Given exercise
Please copy out the lines from the one containing "reminder [266, 1432]" through the last line, both included. Scale every coordinate in their answers by 0.65, rounding to whole numbers with halves going up, and leave everything else in each line unchanged.

-------------------------

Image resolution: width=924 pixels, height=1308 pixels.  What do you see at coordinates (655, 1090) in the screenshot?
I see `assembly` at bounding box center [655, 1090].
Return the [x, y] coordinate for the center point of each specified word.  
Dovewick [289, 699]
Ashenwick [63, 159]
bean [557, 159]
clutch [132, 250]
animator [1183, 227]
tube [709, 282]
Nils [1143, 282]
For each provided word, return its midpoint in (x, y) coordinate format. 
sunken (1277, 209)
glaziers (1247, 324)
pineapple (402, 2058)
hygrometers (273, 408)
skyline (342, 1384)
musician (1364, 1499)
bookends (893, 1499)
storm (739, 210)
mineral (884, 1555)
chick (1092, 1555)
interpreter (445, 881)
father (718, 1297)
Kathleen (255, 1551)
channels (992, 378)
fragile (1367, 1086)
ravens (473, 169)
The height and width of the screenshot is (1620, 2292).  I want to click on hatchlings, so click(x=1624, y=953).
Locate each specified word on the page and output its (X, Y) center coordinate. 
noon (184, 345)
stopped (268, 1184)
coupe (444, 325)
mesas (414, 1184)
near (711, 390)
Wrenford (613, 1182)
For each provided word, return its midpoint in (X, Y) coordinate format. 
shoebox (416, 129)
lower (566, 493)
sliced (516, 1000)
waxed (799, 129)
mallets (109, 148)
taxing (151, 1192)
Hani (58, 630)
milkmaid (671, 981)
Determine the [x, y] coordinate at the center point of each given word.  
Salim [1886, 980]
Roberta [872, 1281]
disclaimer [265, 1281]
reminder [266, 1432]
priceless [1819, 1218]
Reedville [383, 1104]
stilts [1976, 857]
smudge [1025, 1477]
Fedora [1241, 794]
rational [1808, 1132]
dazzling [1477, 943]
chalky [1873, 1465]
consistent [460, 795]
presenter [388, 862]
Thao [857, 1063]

-------------------------

Solution to the problem
reminder [173, 931]
priceless [1182, 792]
Reedville [249, 718]
stilts [1284, 557]
smudge [666, 960]
Fedora [807, 516]
rational [1175, 736]
dazzling [960, 613]
chalky [1217, 952]
consistent [299, 517]
presenter [252, 560]
Thao [557, 691]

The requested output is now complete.